------ Information provided ------

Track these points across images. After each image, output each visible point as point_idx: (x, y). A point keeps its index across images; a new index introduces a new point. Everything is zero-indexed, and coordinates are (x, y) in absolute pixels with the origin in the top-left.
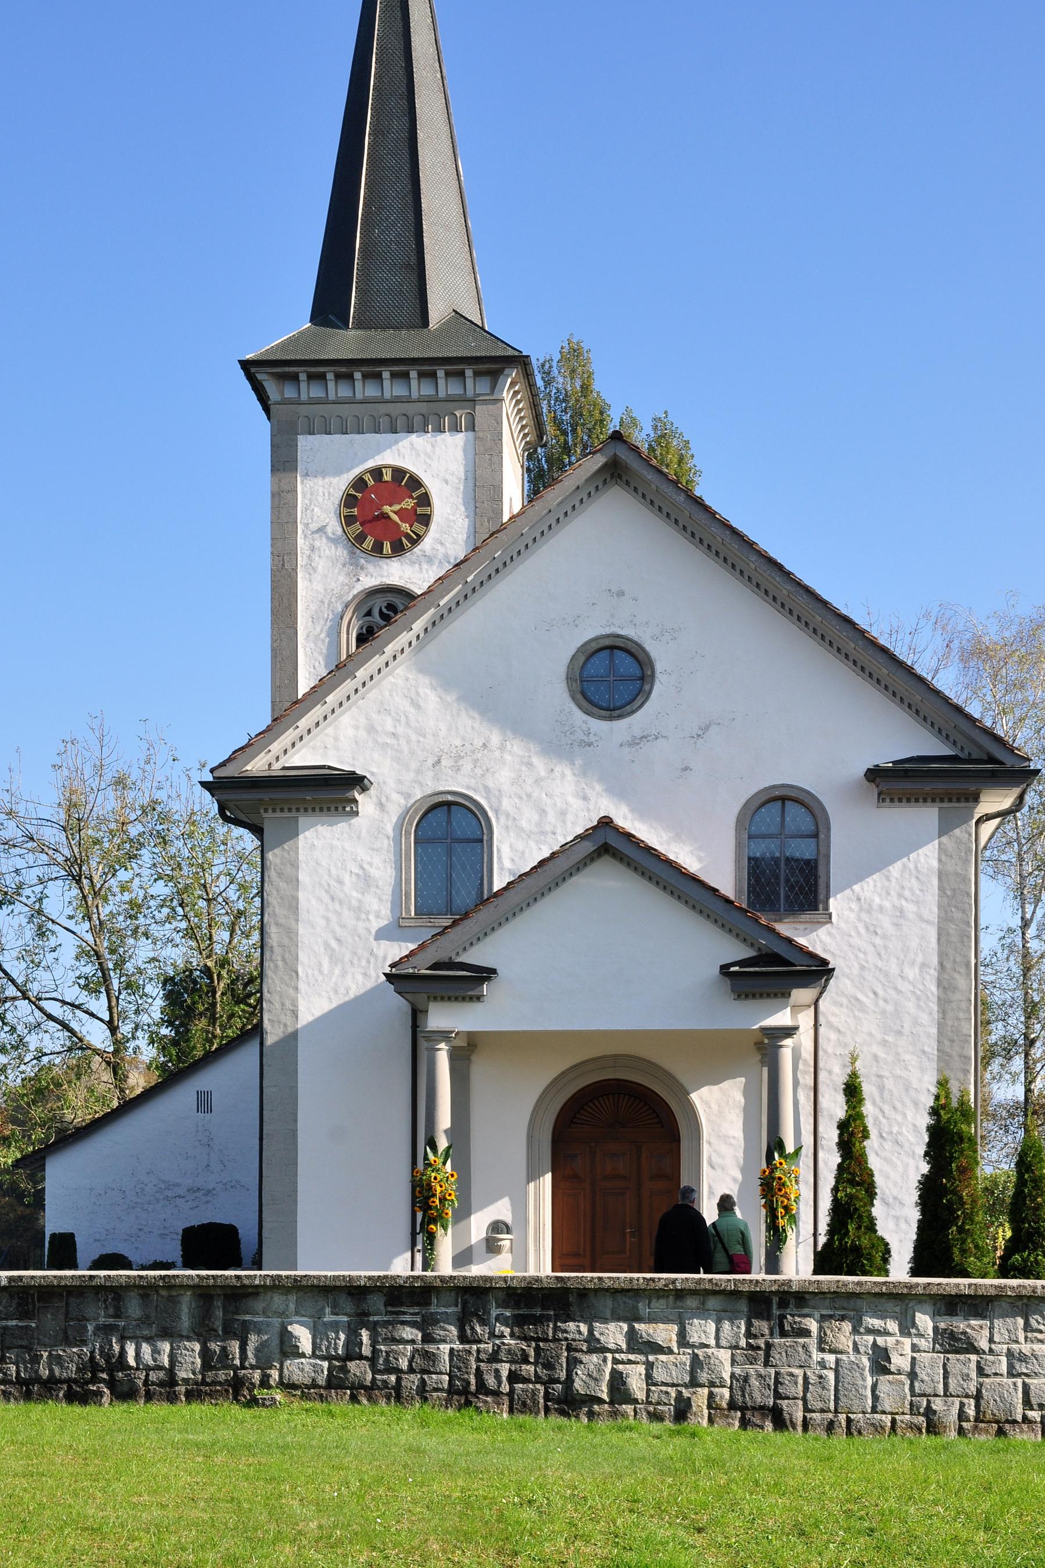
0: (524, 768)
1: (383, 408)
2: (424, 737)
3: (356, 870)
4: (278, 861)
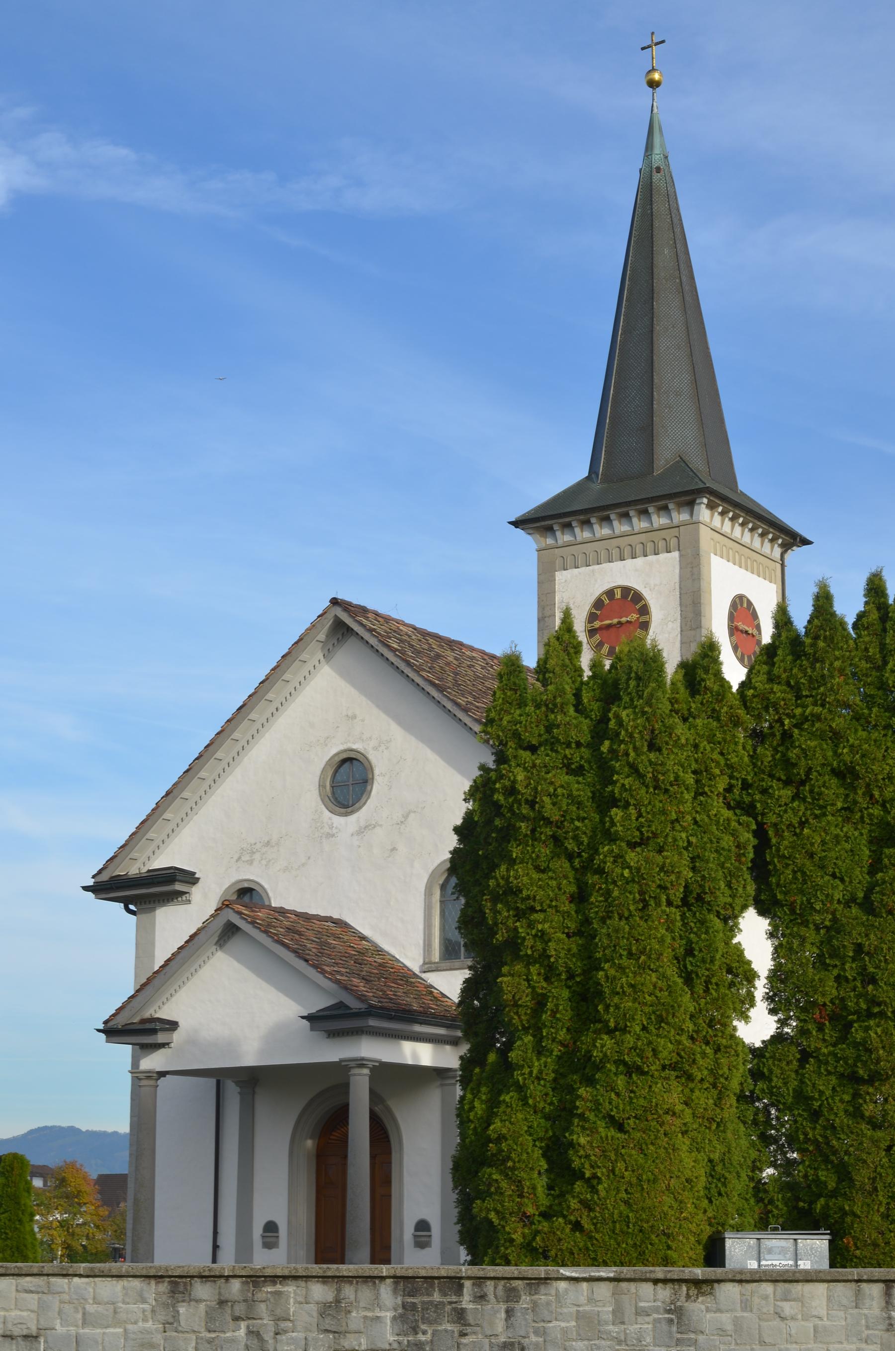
1: (615, 542)
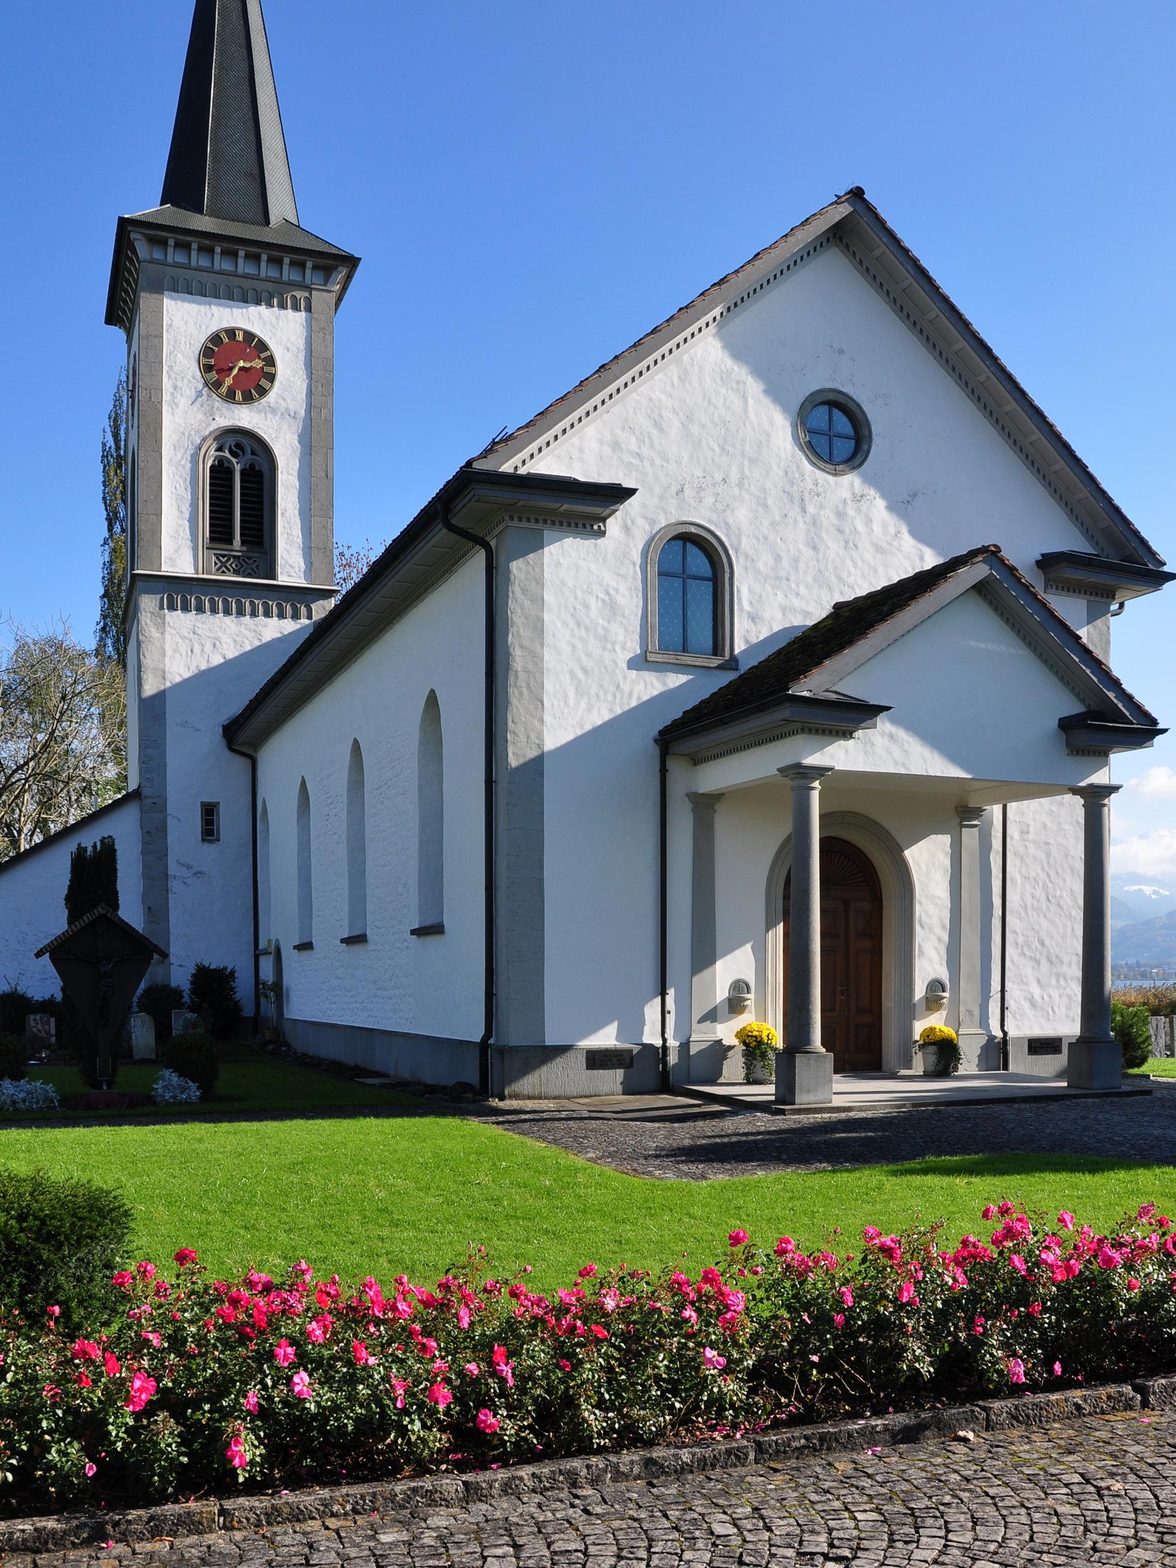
0: (760, 509)
1: (236, 281)
2: (668, 462)
3: (602, 596)
4: (523, 577)
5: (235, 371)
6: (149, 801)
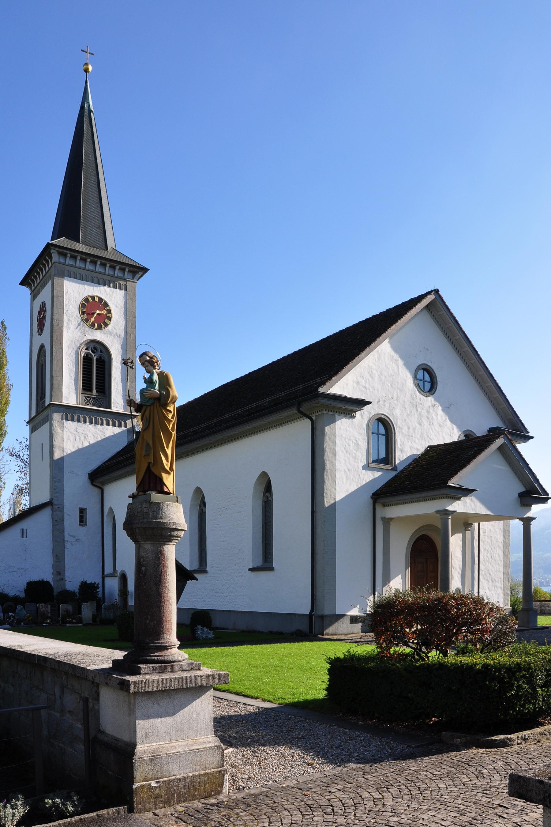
1: (95, 275)
5: (95, 315)
6: (57, 506)
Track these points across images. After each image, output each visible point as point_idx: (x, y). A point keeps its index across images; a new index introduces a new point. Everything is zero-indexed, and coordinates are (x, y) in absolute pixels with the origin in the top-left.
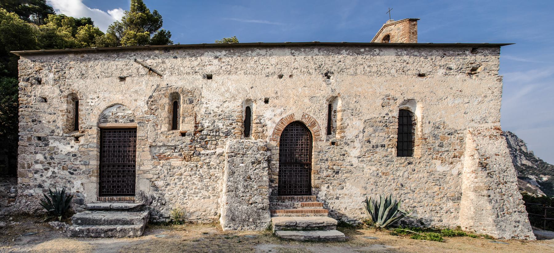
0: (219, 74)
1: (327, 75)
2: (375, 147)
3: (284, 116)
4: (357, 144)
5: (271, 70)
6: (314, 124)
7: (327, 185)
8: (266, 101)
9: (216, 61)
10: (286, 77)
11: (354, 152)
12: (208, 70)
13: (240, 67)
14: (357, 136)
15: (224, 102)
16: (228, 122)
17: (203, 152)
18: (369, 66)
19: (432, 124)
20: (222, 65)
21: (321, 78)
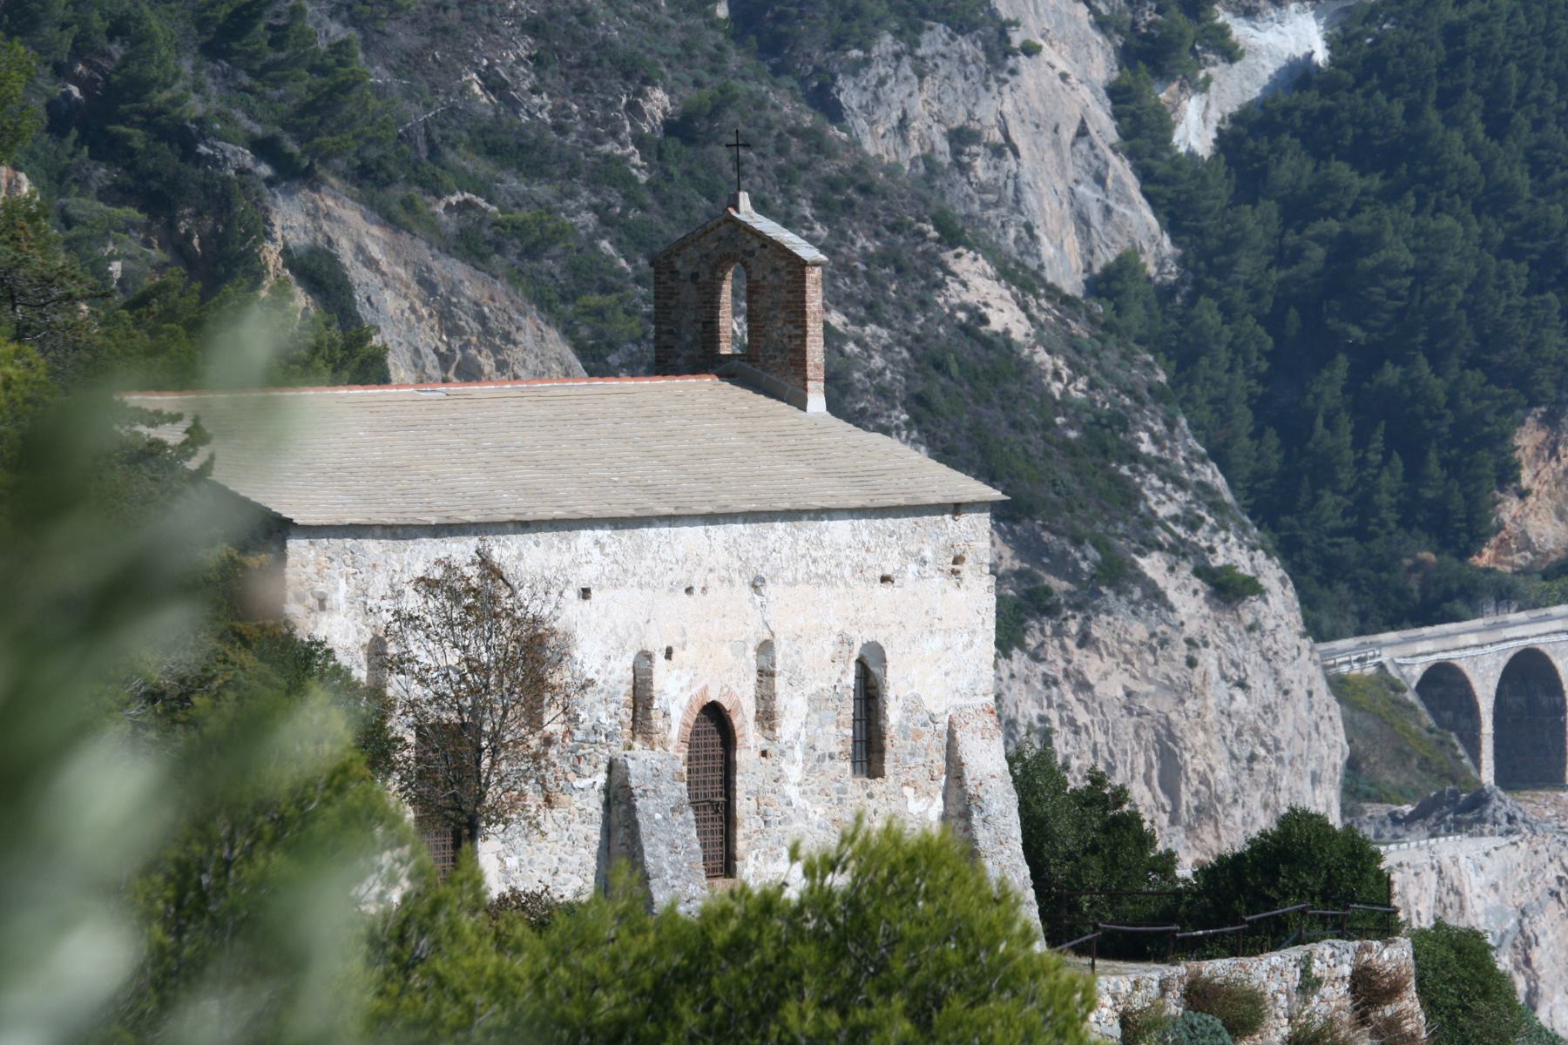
0: (601, 588)
1: (757, 585)
2: (821, 759)
3: (695, 691)
4: (799, 755)
5: (679, 574)
6: (738, 704)
7: (754, 853)
8: (669, 654)
9: (596, 551)
10: (697, 591)
11: (794, 772)
12: (586, 576)
13: (631, 568)
14: (798, 736)
15: (608, 658)
16: (612, 707)
17: (578, 783)
18: (814, 561)
19: (900, 703)
20: (607, 560)
21: (747, 592)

------

*Task prompt*. Recast every line of the entries above as a Markdown table with the columns "Row" and "Line", numbering the rows and skipping any blank lines. Leave the pictures out of the table.

*Solution to this task*.
| Row | Line |
|---|---|
| 1 | Track these points across images. After each image, output each visible point as point_idx: (x, y). A point keeps its index across images; a new index introduces a new point. Everything is zero-indexed, and coordinates are (x, y) in absolute pixels with the origin in the top-left. |
| 2 | 0: (524, 768) |
| 3 | 1: (383, 408) |
| 4 | 2: (424, 737) |
| 5 | 3: (356, 870) |
| 6 | 4: (278, 861) |
| 7 | 1: (615, 542) |
| 8 | 0: (760, 509) |
| 9 | 1: (236, 281) |
| 10 | 2: (668, 462) |
| 11 | 3: (602, 596) |
| 12 | 4: (523, 577) |
| 13 | 5: (235, 371) |
| 14 | 6: (149, 801) |
| 15 | 1: (95, 275) |
| 16 | 5: (95, 315) |
| 17 | 6: (57, 506) |
| 18 | Track these points across images. After each image, output each visible point as point_idx: (x, y). A point keeps its index across images; a new index introduces a new point. Everything is zero-indexed, and coordinates are (x, y) in absolute pixels with the origin in the top-left. |
| 19 | 0: (219, 74) |
| 20 | 1: (327, 75) |
| 21 | 2: (375, 147) |
| 22 | 3: (284, 116) |
| 23 | 4: (357, 144) |
| 24 | 5: (271, 70) |
| 25 | 6: (314, 124) |
| 26 | 7: (327, 185) |
| 27 | 8: (266, 101) |
| 28 | 9: (216, 61) |
| 29 | 10: (286, 77) |
| 30 | 11: (354, 152) |
| 31 | 12: (208, 70) |
| 32 | 13: (240, 67) |
| 33 | 14: (357, 136) |
| 34 | 15: (224, 102) |
| 35 | 16: (228, 122) |
| 36 | 17: (203, 152) |
| 37 | 18: (369, 66) |
| 38 | 19: (432, 124) |
| 39 | 20: (222, 65) |
| 40 | 21: (321, 78) |
| 41 | 0: (601, 588) |
| 42 | 1: (757, 585) |
| 43 | 2: (821, 759) |
| 44 | 3: (695, 691) |
| 45 | 4: (799, 755) |
| 46 | 5: (679, 574) |
| 47 | 6: (738, 704) |
| 48 | 7: (754, 853) |
| 49 | 8: (669, 654) |
| 50 | 9: (596, 551) |
| 51 | 10: (697, 591) |
| 52 | 11: (794, 772) |
| 53 | 12: (586, 576) |
| 54 | 13: (631, 568) |
| 55 | 14: (798, 736) |
| 56 | 15: (608, 658) |
| 57 | 16: (612, 707) |
| 58 | 17: (578, 783) |
| 59 | 18: (814, 561) |
| 60 | 19: (900, 703) |
| 61 | 20: (607, 560) |
| 62 | 21: (747, 592) |